══ Supplied information
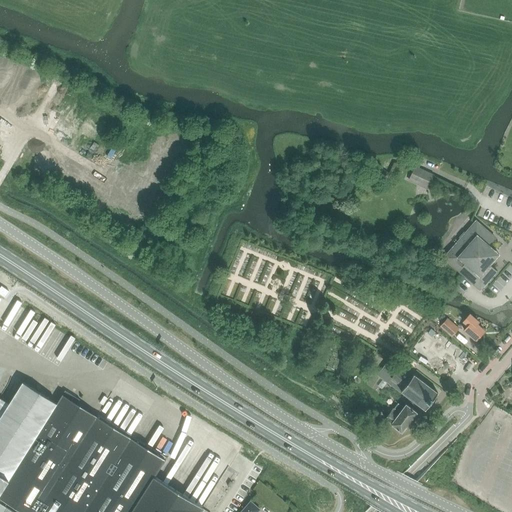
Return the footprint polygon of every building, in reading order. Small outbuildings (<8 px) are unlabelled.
[(415,166),(408,181),(428,189),(434,174),(415,166)] [(499,254),(488,245),(495,238),(476,221),(444,258),(481,290),(497,271),(490,265),(499,254)] [(468,326),(464,330),(476,340),(484,331),(477,324),(479,322),(470,314),(463,321),(468,326)] [(441,327),(452,336),(459,328),(447,319),(440,327),(441,327)] [(401,391),(426,409),(438,393),(406,368),(403,372),(398,369),(388,361),(378,375),(388,383),(400,392),(401,391)] [(0,493),(27,450),(57,403),(23,382),(9,404),(0,398),(0,399),(0,493)] [(27,450),(0,493),(0,498),(21,511),(200,511),(203,508),(155,477),(165,460),(131,438),(77,404),(79,400),(65,391),(63,395),(57,403),(27,450)] [(402,432),(408,424),(417,413),(406,404),(404,407),(398,403),(394,409),(393,408),(385,419),(392,424),(391,424),(402,432)] [(18,511),(0,500),(0,511),(18,511)] [(257,511),(260,510),(251,501),(241,511),(257,511)]
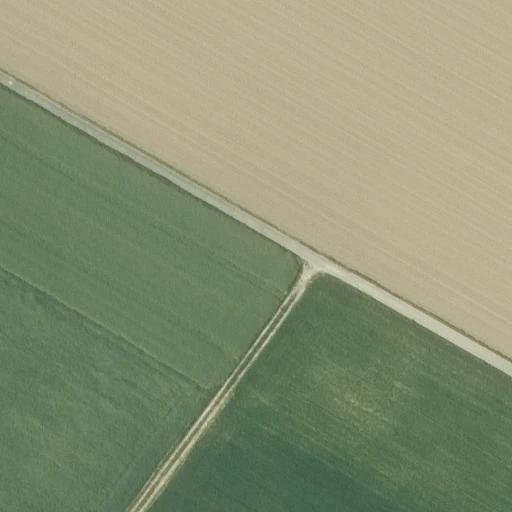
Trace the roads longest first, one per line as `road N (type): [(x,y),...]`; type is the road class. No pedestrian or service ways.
road 1 (track): [(0,85),(316,267)]
road 2 (track): [(140,511),(316,267)]
road 3 (track): [(316,267),(511,377)]
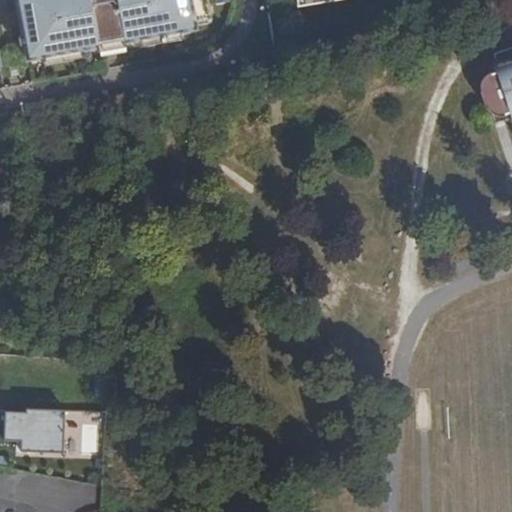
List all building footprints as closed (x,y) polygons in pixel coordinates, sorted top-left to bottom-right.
[(18,0),(29,61),(100,48),(100,43),(126,38),(127,43),(199,30),(198,23),(214,20),(210,0),(18,0)] [(511,40),(494,46),(497,56),(492,56),(494,62),(491,63),(488,65),(481,71),(480,74),(480,79),(486,101),(493,105),(495,113),(507,109),(505,104),(511,103),(511,105),(511,40)] [(0,385),(15,387),(15,367),(0,365),(0,385)] [(61,447),(63,407),(28,405),(25,446),(61,447)] [(74,443),(82,444),(81,454),(95,455),(97,420),(76,419),(74,443)]
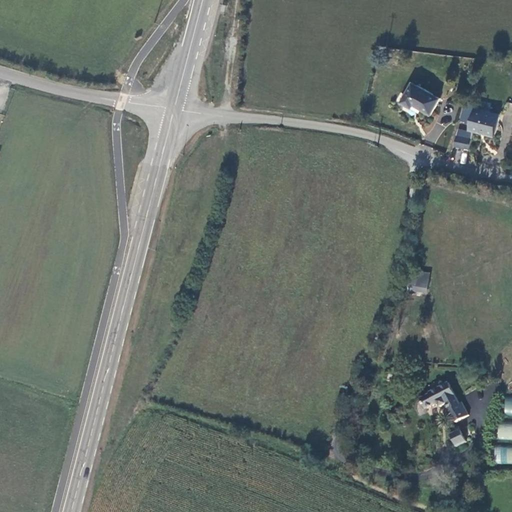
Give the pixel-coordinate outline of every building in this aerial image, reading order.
[(414,85),(403,105),(415,111),(417,107),(436,117),(444,100),(414,85)] [(466,108),(465,111),(462,120),(475,123),(479,111),(466,108)] [(479,109),(479,111),(475,123),(473,131),(486,134),(487,130),(500,133),(504,115),(479,109)] [(472,133),(461,131),(460,139),(459,139),(457,148),(472,150),(474,141),(470,140),(472,133)] [(431,275),(412,271),(409,291),(413,291),(413,288),(429,290),(431,275)] [(432,395),(422,400),(428,410),(437,405),(438,406),(441,405),(442,408),(448,405),(458,423),(471,416),(464,403),(461,405),(450,384),(431,394),(432,395)] [(497,439),(511,439),(511,423),(498,423),(497,439)] [(453,435),(459,447),(468,443),(462,431),(453,435)] [(511,447),(494,446),(494,463),(511,463),(511,447)]
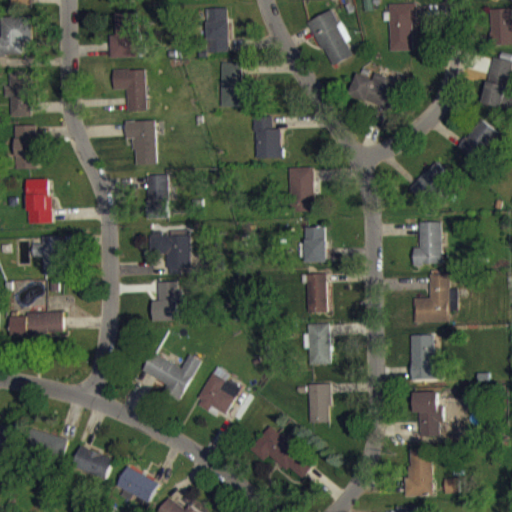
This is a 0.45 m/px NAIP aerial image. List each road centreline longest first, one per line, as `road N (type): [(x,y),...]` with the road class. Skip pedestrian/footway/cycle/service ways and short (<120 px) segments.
road 1 (residential): [(264,0),(275,34),(358,158),(370,198),(376,424),(359,478),(329,511)]
road 2 (residential): [(79,0),(79,172),(117,295),(89,397)]
road 3 (residential): [(0,376),(89,397),(167,433),(270,511)]
road 4 (residential): [(453,0),(445,94),(405,135),(358,158)]
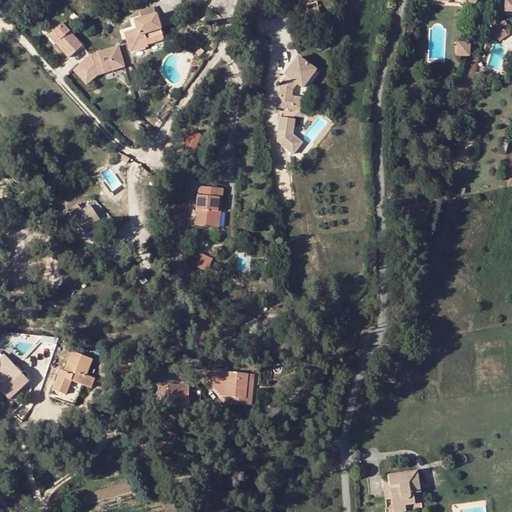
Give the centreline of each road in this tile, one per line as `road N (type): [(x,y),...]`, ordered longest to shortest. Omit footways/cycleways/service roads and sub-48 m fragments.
road 1 (unclassified): [(346,511),(343,454),(356,384),(380,324),(376,95),(402,0)]
road 2 (residential): [(236,0),(214,60),(143,153),(123,146),(0,12)]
════
# Task instructions:
Edit the records above so that "centreline" becomes "centerline" wherever it appears, and keep everything else unchanged. Leave the pictures out of your answer.

# Exercise solution:
Return the footprint polygon of every building, in reading order. Small outbuildings (<8 px) are unlabelled.
[(415,166),(408,181),(428,189),(434,174),(415,166)] [(499,254),(488,245),(495,238),(476,221),(444,258),(481,290),(497,271),(490,265),(499,254)] [(468,326),(464,330),(476,340),(484,331),(477,324),(479,322),(470,314),(463,321),(468,326)] [(441,327),(452,336),(459,328),(447,319),(440,327),(441,327)] [(401,391),(426,409),(438,393),(406,368),(403,372),(398,369),(388,361),(378,375),(388,383),(400,392),(401,391)] [(0,493),(27,450),(57,403),(23,382),(9,404),(0,398),(0,399),(0,493)] [(27,450),(0,493),(0,498),(21,511),(200,511),(203,508),(155,477),(165,460),(131,438),(77,404),(79,400),(65,391),(63,395),(57,403),(27,450)] [(402,432),(408,424),(417,413),(406,404),(404,407),(398,403),(394,409),(393,408),(385,419),(392,424),(391,424),(402,432)] [(18,511),(0,500),(0,511),(18,511)] [(257,511),(260,510),(251,501),(241,511),(257,511)]
Trace the roads longest first, one per line as `road N (type): [(x,y),...]`; type is the road class. No pedestrian or service ways.
road 1 (track): [(0,85),(316,267)]
road 2 (track): [(140,511),(316,267)]
road 3 (track): [(316,267),(511,377)]
List all building footprints as closed (x,y) polygons in pixel coordinates, sorted top-left to bottom-right.
[(18,0),(29,61),(100,48),(100,43),(126,38),(127,43),(199,30),(198,23),(214,20),(210,0),(18,0)] [(511,40),(494,46),(497,56),(492,56),(494,62),(491,63),(488,65),(481,71),(480,74),(480,79),(486,101),(493,105),(495,113),(507,109),(505,104),(511,103),(511,105),(511,40)] [(0,385),(15,387),(15,367),(0,365),(0,385)] [(61,447),(63,407),(28,405),(25,446),(61,447)] [(74,443),(82,444),(81,454),(95,455),(97,420),(76,419),(74,443)]
Give the pixel-coordinate outline of every building in this aerial image, reading order.
[(414,85),(403,105),(415,111),(417,107),(436,117),(444,100),(414,85)] [(466,108),(465,111),(462,120),(475,123),(479,111),(466,108)] [(479,109),(479,111),(475,123),(473,131),(486,134),(487,130),(500,133),(504,115),(479,109)] [(472,133),(461,131),(460,139),(459,139),(457,148),(472,150),(474,141),(470,140),(472,133)] [(431,275),(412,271),(409,291),(413,291),(413,288),(429,290),(431,275)] [(432,395),(422,400),(428,410),(437,405),(438,406),(441,405),(442,408),(448,405),(458,423),(471,416),(464,403),(461,405),(450,384),(431,394),(432,395)] [(497,439),(511,439),(511,423),(498,423),(497,439)] [(453,435),(459,447),(468,443),(462,431),(453,435)] [(511,447),(494,446),(494,463),(511,463),(511,447)]
This is a 0.45 m/px NAIP aerial image. List each road centerline longest first, one per line, as `road N (type): [(x,y),...]` with the road class. Skip pedestrian/footway/cycle/service ways and short (<120 px) segments.
road 1 (residential): [(264,0),(275,34),(358,158),(370,198),(376,424),(359,478),(329,511)]
road 2 (residential): [(79,0),(79,172),(117,295),(89,397)]
road 3 (residential): [(0,376),(89,397),(167,433),(270,511)]
road 4 (residential): [(453,0),(445,94),(405,135),(358,158)]
Give the centerline of each road in this tile, one per line as `road N (type): [(x,y),...]`, ordered longest to shortest. Omit footways/cycleways/service roads and sub-48 m fragments.
road 1 (unclassified): [(346,511),(343,454),(356,384),(380,324),(376,95),(402,0)]
road 2 (residential): [(236,0),(214,60),(143,153),(123,146),(0,12)]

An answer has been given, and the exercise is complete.